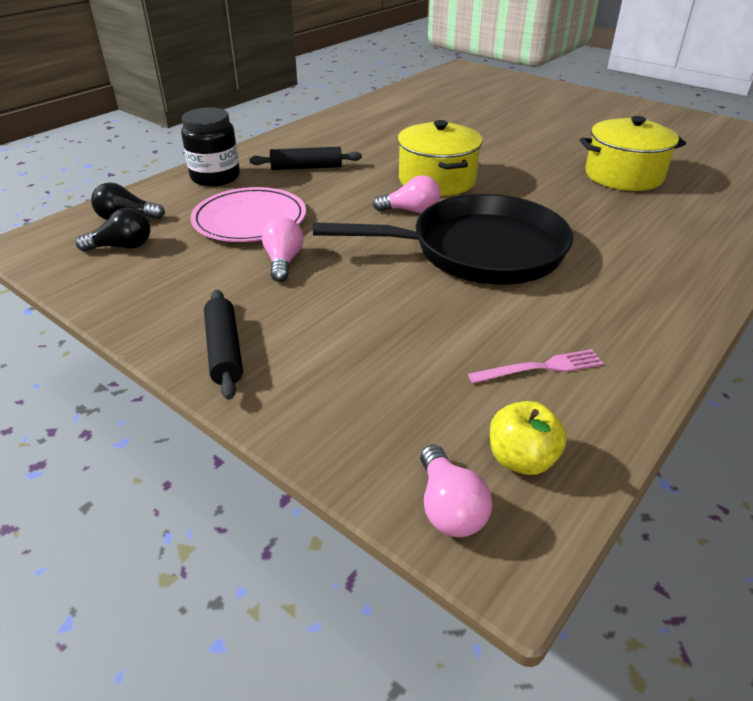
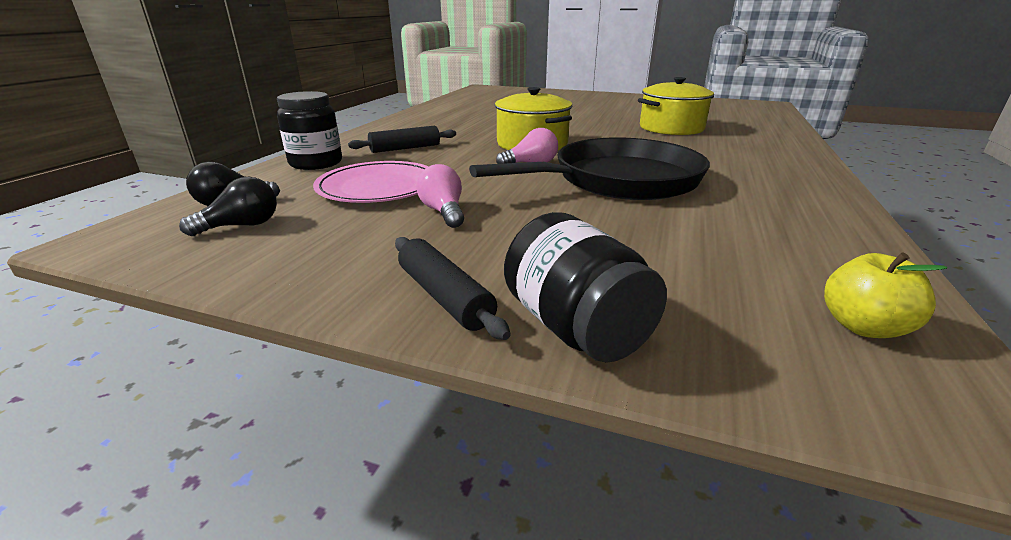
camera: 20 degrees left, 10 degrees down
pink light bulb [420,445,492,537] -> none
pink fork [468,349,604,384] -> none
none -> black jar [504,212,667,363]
+---+
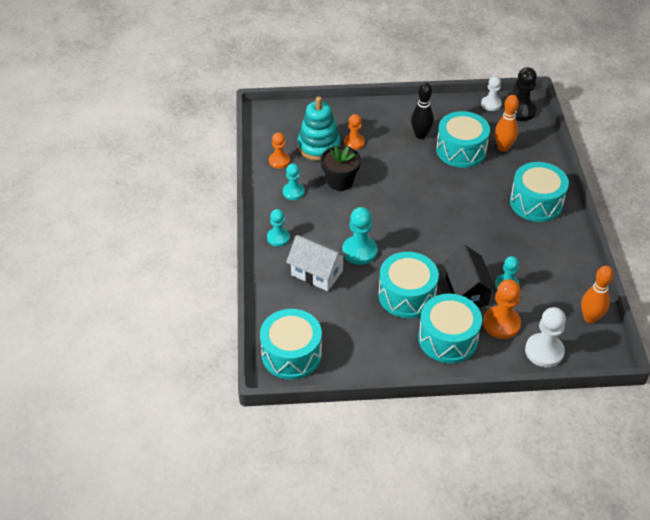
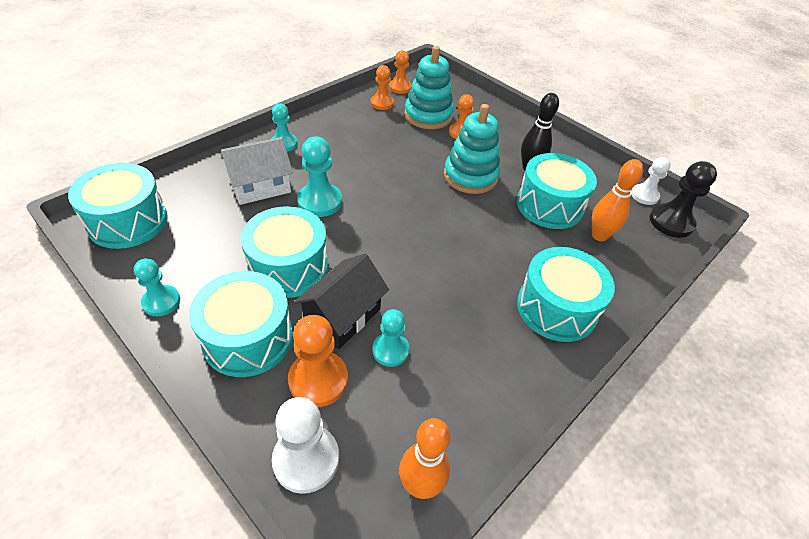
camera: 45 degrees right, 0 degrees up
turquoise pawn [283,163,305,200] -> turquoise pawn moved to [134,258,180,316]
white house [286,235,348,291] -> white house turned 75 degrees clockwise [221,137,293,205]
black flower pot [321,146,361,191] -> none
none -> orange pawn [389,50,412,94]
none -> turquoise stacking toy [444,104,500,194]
+---+
- The problem
There is a line with "black flower pot [321,146,361,191] -> none" and a line with "none -> turquoise" above. Copy exactly those two lines and all lines between them, with nothing else.

- Final answer
black flower pot [321,146,361,191] -> none
none -> orange pawn [389,50,412,94]
none -> turquoise stacking toy [444,104,500,194]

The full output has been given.